### Data supplied
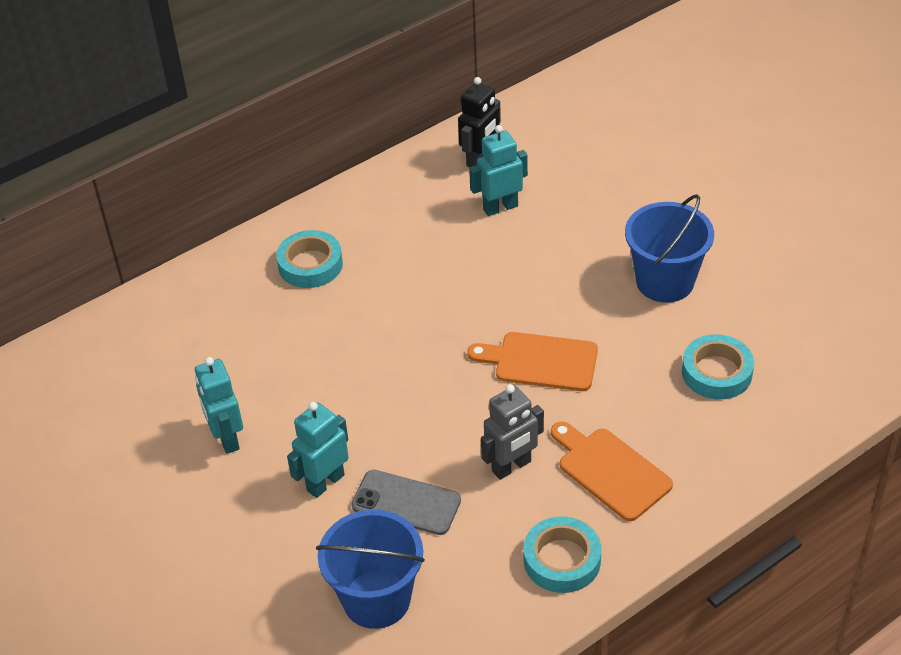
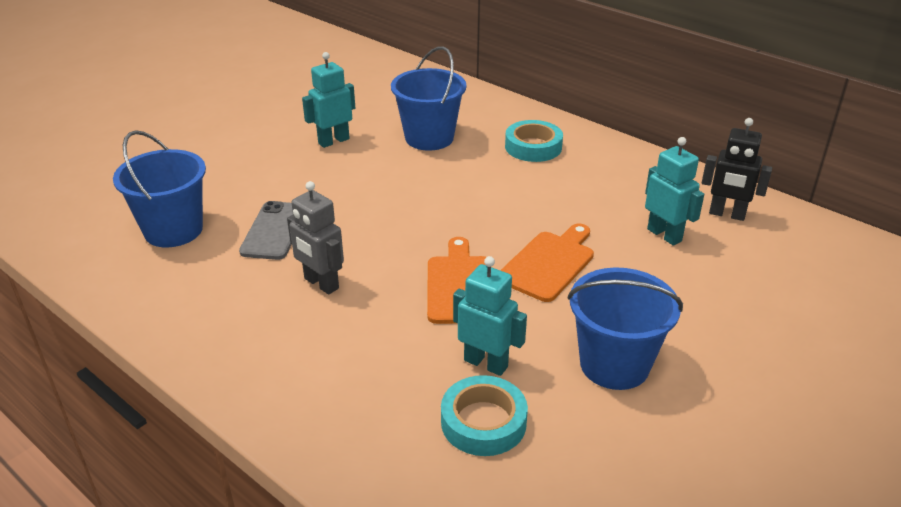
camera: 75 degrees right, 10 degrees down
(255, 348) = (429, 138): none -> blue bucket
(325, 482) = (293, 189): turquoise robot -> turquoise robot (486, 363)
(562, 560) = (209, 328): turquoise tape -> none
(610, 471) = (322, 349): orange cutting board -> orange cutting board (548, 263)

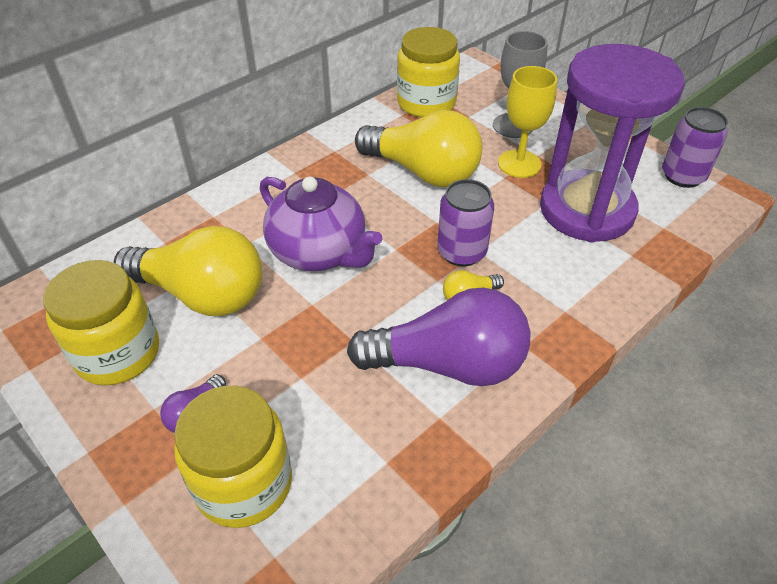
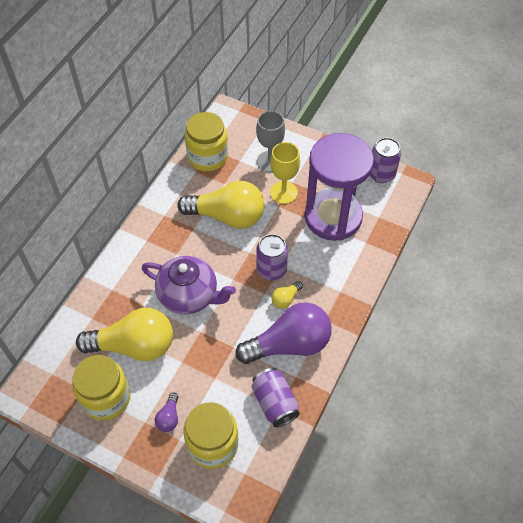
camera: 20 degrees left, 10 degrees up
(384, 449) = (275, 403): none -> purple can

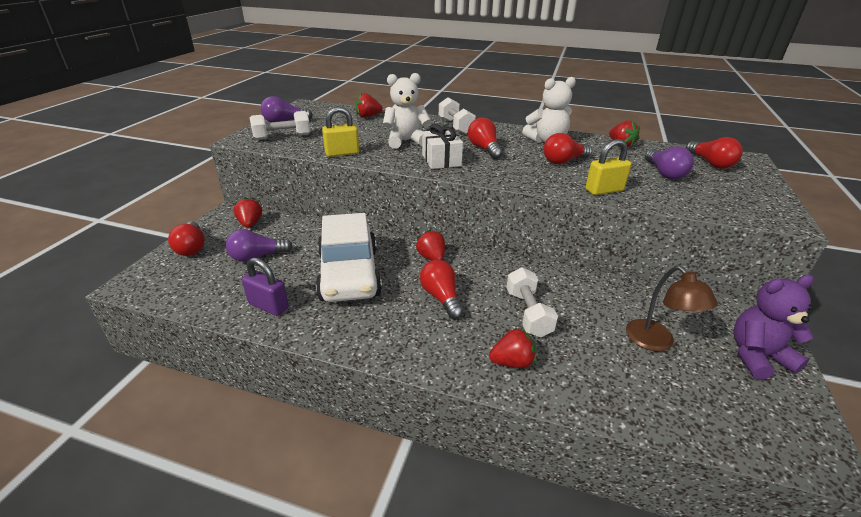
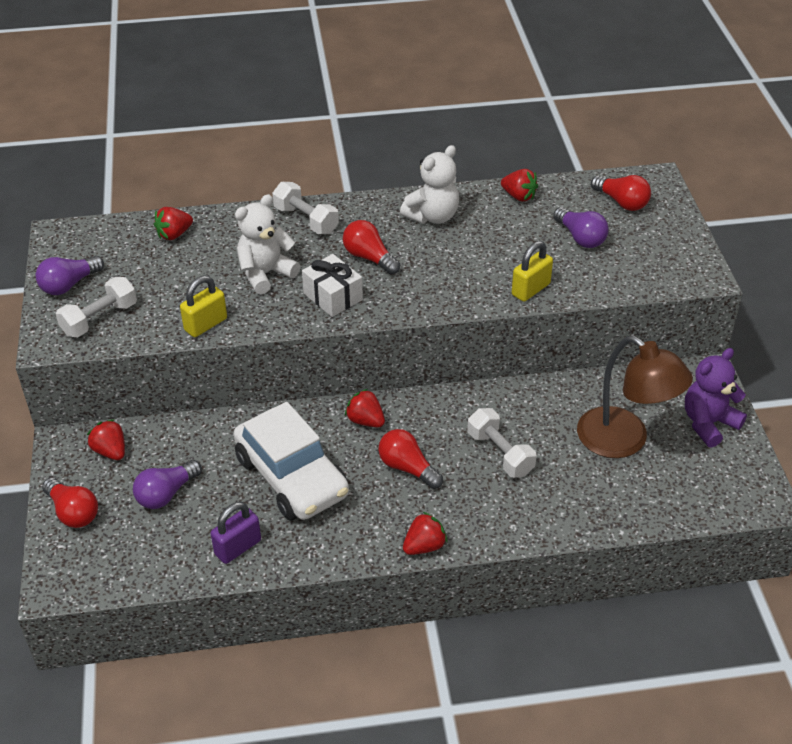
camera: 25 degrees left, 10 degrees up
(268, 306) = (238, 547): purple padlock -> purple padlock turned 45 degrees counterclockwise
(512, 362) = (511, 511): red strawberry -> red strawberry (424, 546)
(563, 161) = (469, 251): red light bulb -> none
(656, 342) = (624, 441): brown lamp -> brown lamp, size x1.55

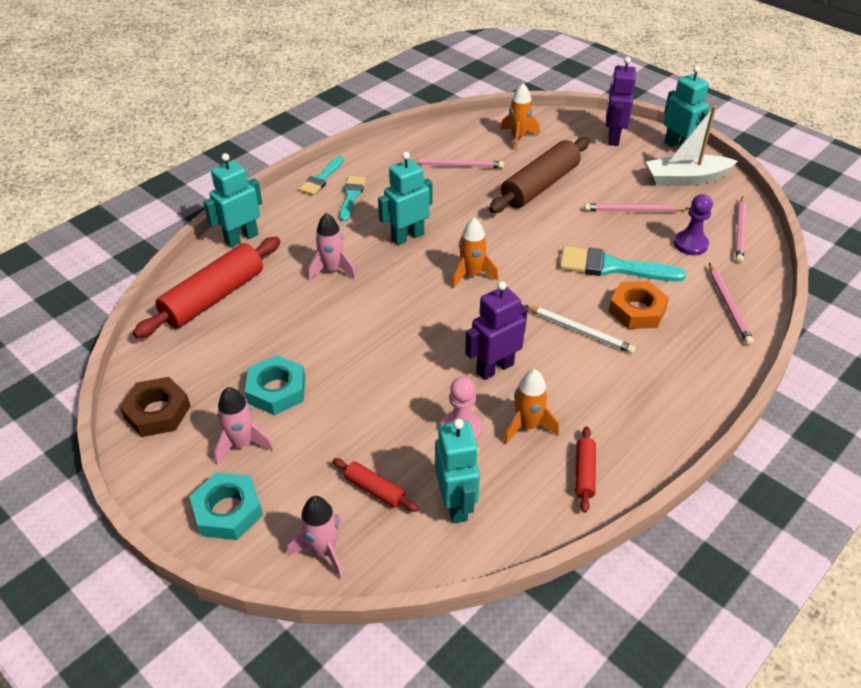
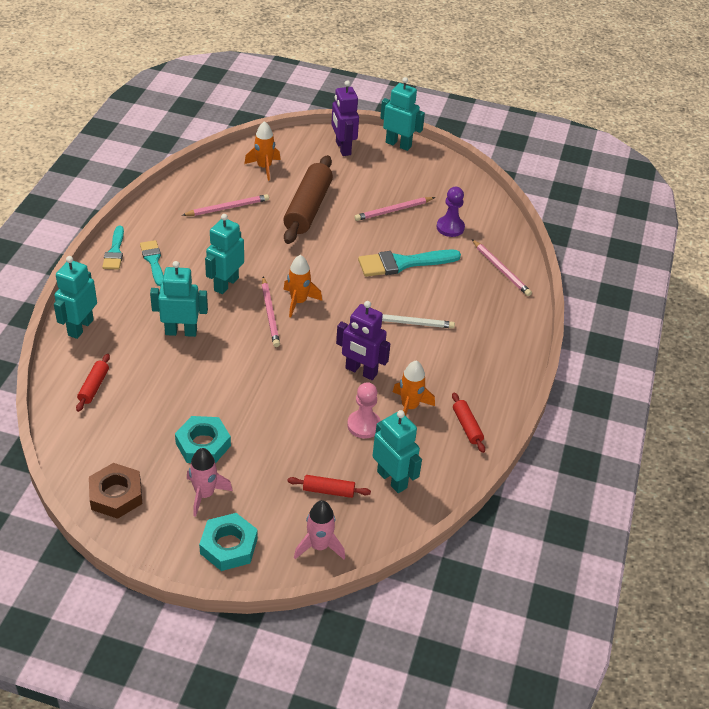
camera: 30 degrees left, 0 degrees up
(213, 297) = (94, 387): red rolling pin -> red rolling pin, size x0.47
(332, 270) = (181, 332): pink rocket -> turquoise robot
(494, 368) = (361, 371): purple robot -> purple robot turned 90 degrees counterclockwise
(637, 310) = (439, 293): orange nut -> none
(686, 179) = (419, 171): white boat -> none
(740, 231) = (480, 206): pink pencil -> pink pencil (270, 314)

--

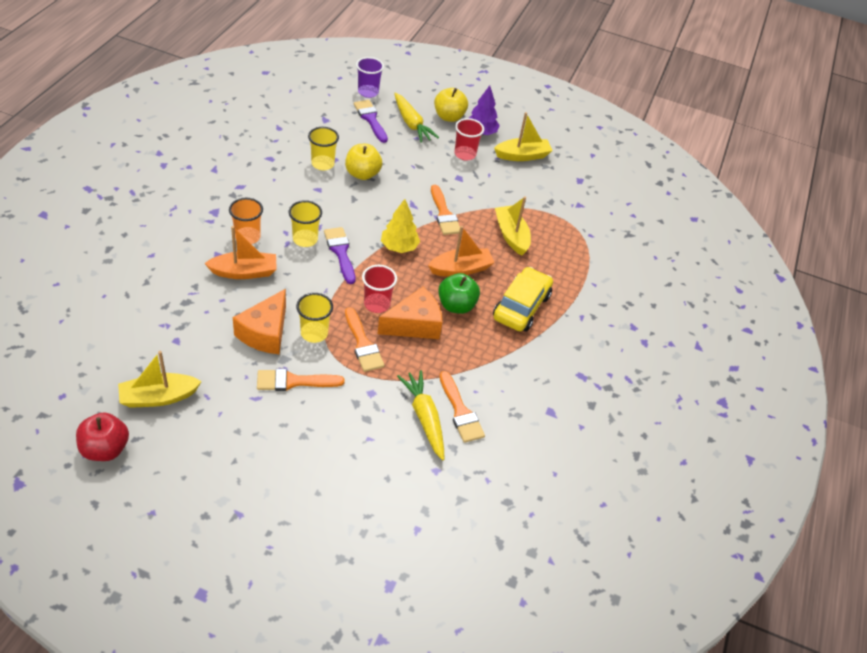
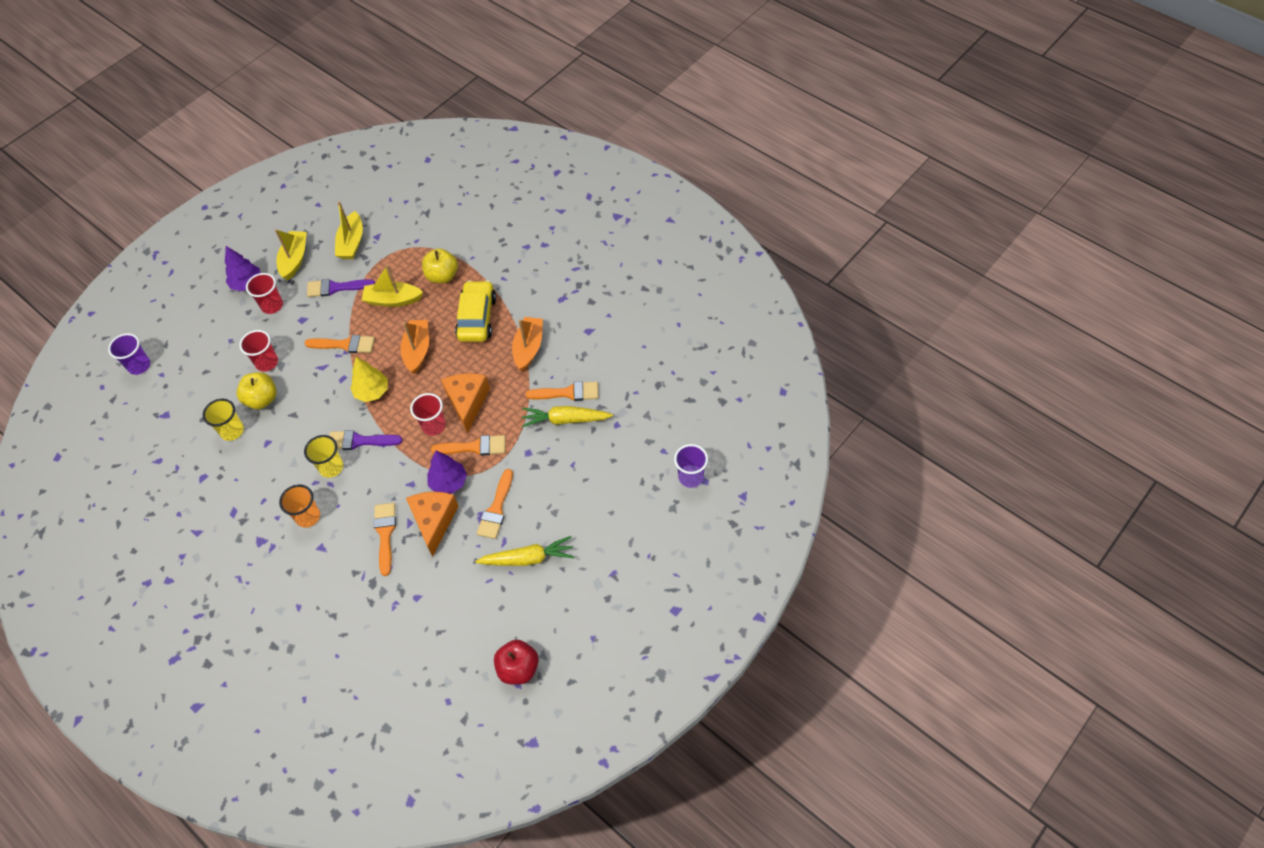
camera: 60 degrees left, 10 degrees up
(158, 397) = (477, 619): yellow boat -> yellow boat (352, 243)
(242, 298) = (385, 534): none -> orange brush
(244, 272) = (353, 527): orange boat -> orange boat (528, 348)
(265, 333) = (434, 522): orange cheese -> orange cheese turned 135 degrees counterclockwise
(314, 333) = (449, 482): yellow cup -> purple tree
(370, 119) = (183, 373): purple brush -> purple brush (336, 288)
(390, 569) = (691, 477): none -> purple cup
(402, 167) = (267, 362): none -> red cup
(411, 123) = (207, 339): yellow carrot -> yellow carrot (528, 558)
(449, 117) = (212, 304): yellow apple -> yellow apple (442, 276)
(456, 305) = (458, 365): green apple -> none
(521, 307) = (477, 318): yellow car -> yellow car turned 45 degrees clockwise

### Activity
All lines above that include the word "counterclockwise" should be located and copied.

### Exercise result
(268, 306) = (238, 547): purple padlock -> purple padlock turned 45 degrees counterclockwise
(494, 368) = (361, 371): purple robot -> purple robot turned 90 degrees counterclockwise
(265, 333) = (434, 522): orange cheese -> orange cheese turned 135 degrees counterclockwise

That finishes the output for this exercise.